• _Work to be completed_
Count the lines in the material below that contain the string "behind", where case counts. Give only the number.

• _Data provided_
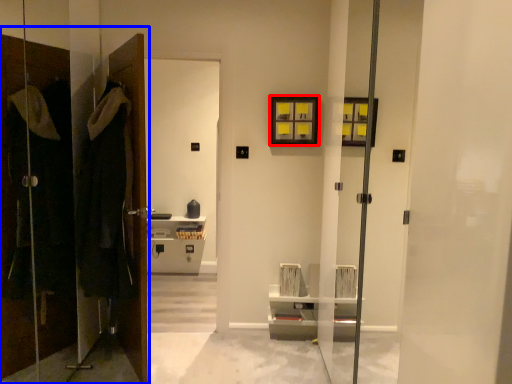
Question: Which point is further to the camera, picture frame (highlighted by a red box) or closet (highlighted by a blue box)?

Choices:
 (A) picture frame
 (B) closet

Answer: (A)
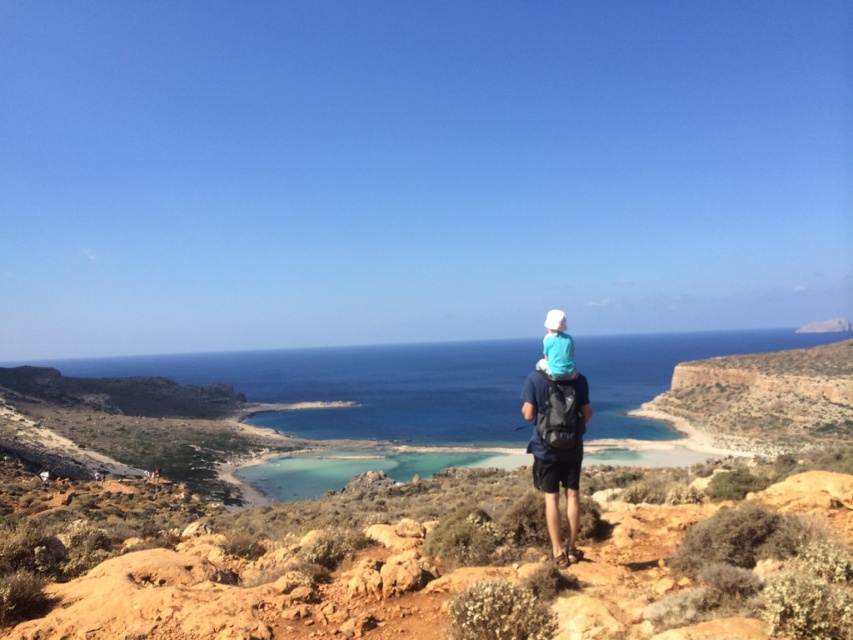
Question: Is clear blue water at center positioned behind white matte hat at center?

Choices:
 (A) no
 (B) yes

Answer: (B)

Question: Is clear blue water at center below blue fabric backpack at center?

Choices:
 (A) no
 (B) yes

Answer: (B)

Question: Which object appears closest to the camera in this image?

Choices:
 (A) clear blue water at center
 (B) blue fabric backpack at center

Answer: (B)

Question: Which of these objects is positioned closest to the blue fabric backpack at center?

Choices:
 (A) clear blue water at center
 (B) white matte hat at center

Answer: (B)

Question: Considering the relative positions of clear blue water at center and white matte hat at center in the image provided, where is clear blue water at center located with respect to white matte hat at center?

Choices:
 (A) above
 (B) below

Answer: (B)

Question: Which of the following is the closest to the observer?

Choices:
 (A) (582, 390)
 (B) (335, 348)
 (C) (560, 378)

Answer: (C)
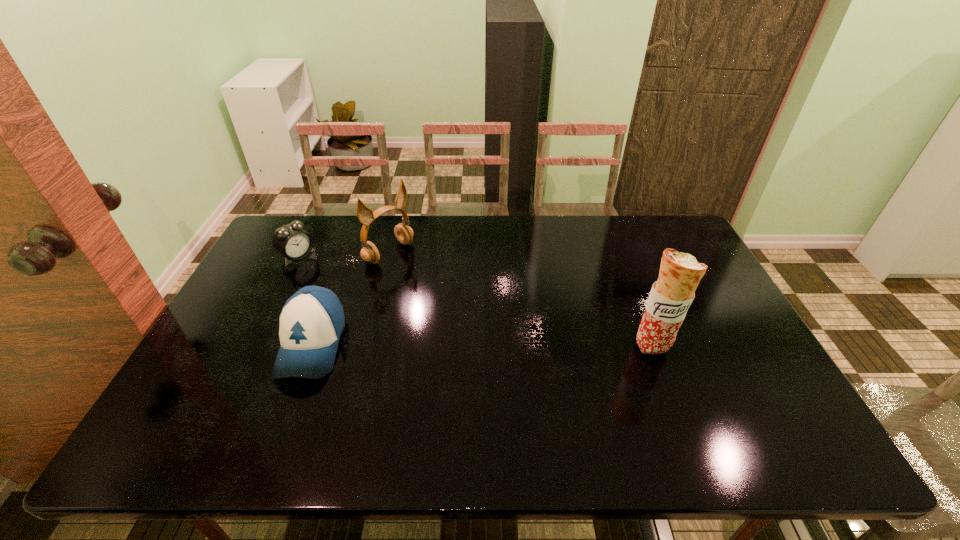
At what (x,y) coordinates should I click in order to perform the action: click on object that is the closest to the baseball cap. Please return your answer as a coordinate pair (x, y). This screenshot has height=540, width=960. Looking at the image, I should click on (369, 252).

Locate an element on the screen. The image size is (960, 540). vacant space that satisfies the following two spatial constraints: 1. on the back side of the earphone; 2. on the right side of the leftmost object is located at coordinates (300, 253).

I want to click on vacant space that satisfies the following two spatial constraints: 1. on the front-facing side of the tallest object; 2. on the left side of the baseball cap, so click(312, 346).

Find the location of a particular element. This screenshot has width=960, height=540. blank space that satisfies the following two spatial constraints: 1. on the front side of the earphone; 2. on the left side of the tallest object is located at coordinates (366, 346).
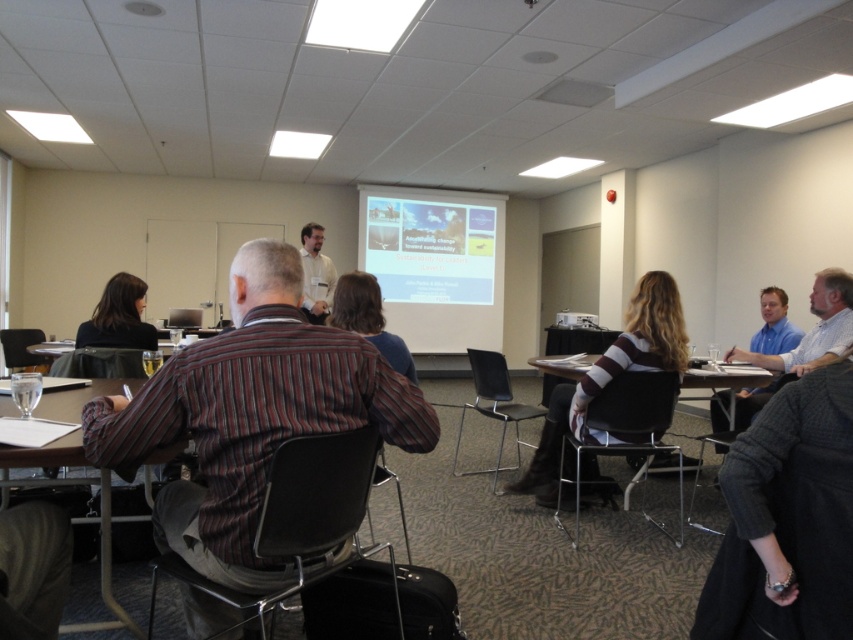
Based on the photo, you are standing in the conference room and want to reach a specific point marked as point (73, 628). If you take a step forward, will you be closer to or farther from this point?

The point (73, 628) is 7.21 feet away from viewer. Taking a step forward will decrease the distance, so you will be closer to the point (73, 628).

You are an event organizer who needs to adjust the seating arrangement in the conference room. You notice the striped sweater at center and the white plastic projector at center. Which object should you avoid placing a tall standing desk in front of to ensure visibility for attendees?

You should avoid placing a tall standing desk in front of the striped sweater at center because it is much taller than the white plastic projector at center, so blocking it would obstruct the view for attendees.

You are a guest at the conference and need to place your laptop on the wooden table at lower left. Considering the height of the table compared to the white shirt at center, will you have to bend down to place your laptop?

The wooden table at lower left is not as tall as white shirt at center, so you will have to bend down to place your laptop on the wooden table at lower left.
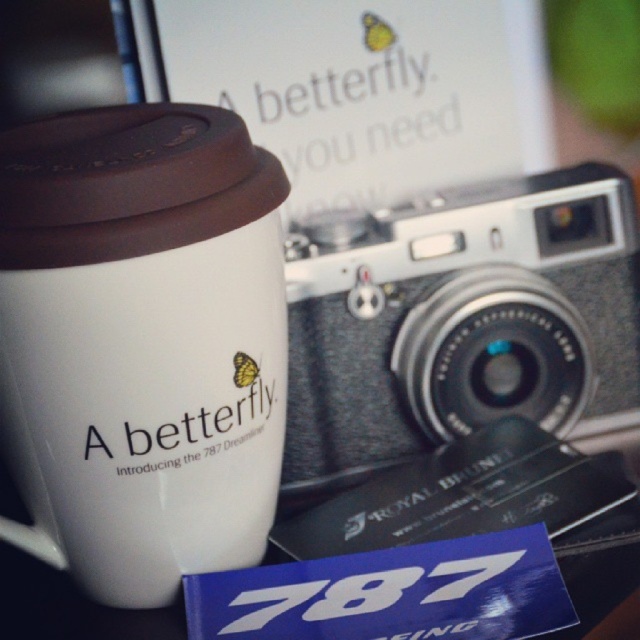
Which is more to the left, white matte mug at left or silver textured film camera at center?

white matte mug at left is more to the left.

Is white matte mug at left above silver textured film camera at center?

No.

Does point (266, 323) lie behind point (410, 227)?

No, (266, 323) is closer to viewer.

This screenshot has height=640, width=640. In order to click on white matte mug at left in this screenshot , I will do `click(141, 342)`.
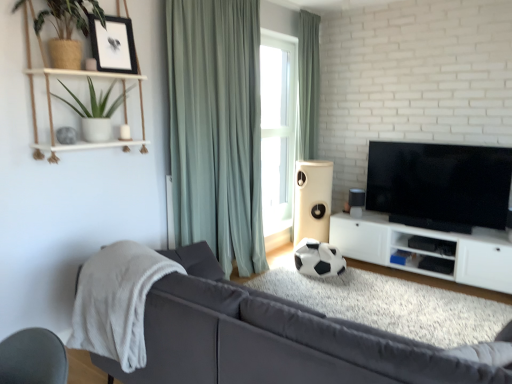
Question: Is black matte picture frame at upper left closer to the viewer compared to light green fabric curtain at upper center, which is counted as the 1th curtain, starting from the back?

Choices:
 (A) yes
 (B) no

Answer: (A)

Question: Considering the relative positions of black matte picture frame at upper left and light green fabric curtain at upper center, placed as the 2th curtain when sorted from left to right, in the image provided, is black matte picture frame at upper left to the right of light green fabric curtain at upper center, placed as the 2th curtain when sorted from left to right, from the viewer's perspective?

Choices:
 (A) yes
 (B) no

Answer: (B)

Question: Is black matte picture frame at upper left with light green fabric curtain at upper center, the second curtain from the front?

Choices:
 (A) yes
 (B) no

Answer: (B)

Question: Does black matte picture frame at upper left have a greater height compared to light green fabric curtain at upper center, which is counted as the 1th curtain, starting from the back?

Choices:
 (A) yes
 (B) no

Answer: (B)

Question: Is black matte picture frame at upper left far from light green fabric curtain at upper center, the second curtain from the front?

Choices:
 (A) no
 (B) yes

Answer: (B)

Question: From the image's perspective, is green matte plant at upper left located above or below white fluffy blanket at left?

Choices:
 (A) above
 (B) below

Answer: (A)

Question: Considering the positions of point (99, 74) and point (138, 327), is point (99, 74) closer or farther from the camera than point (138, 327)?

Choices:
 (A) closer
 (B) farther

Answer: (B)

Question: Based on their sizes in the image, would you say green matte plant at upper left is bigger or smaller than white fluffy blanket at left?

Choices:
 (A) big
 (B) small

Answer: (B)

Question: Is green matte plant at upper left in front of or behind white fluffy blanket at left in the image?

Choices:
 (A) front
 (B) behind

Answer: (B)

Question: Considering the relative positions of white wood shelf at upper left and matte gray couch at center in the image provided, is white wood shelf at upper left to the left or to the right of matte gray couch at center?

Choices:
 (A) left
 (B) right

Answer: (A)

Question: Is white wood shelf at upper left inside the boundaries of matte gray couch at center, or outside?

Choices:
 (A) outside
 (B) inside

Answer: (A)

Question: From the image's perspective, is white wood shelf at upper left located above or below matte gray couch at center?

Choices:
 (A) below
 (B) above

Answer: (B)

Question: From a real-world perspective, is white wood shelf at upper left positioned above or below matte gray couch at center?

Choices:
 (A) below
 (B) above

Answer: (B)

Question: From their relative heights in the image, would you say white fluffy blanket at left is taller or shorter than green fabric curtain at center, the 2th curtain viewed from the right?

Choices:
 (A) tall
 (B) short

Answer: (B)

Question: Is white fluffy blanket at left bigger or smaller than green fabric curtain at center, which is the first curtain from left to right?

Choices:
 (A) small
 (B) big

Answer: (A)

• _Solution for this problem_
4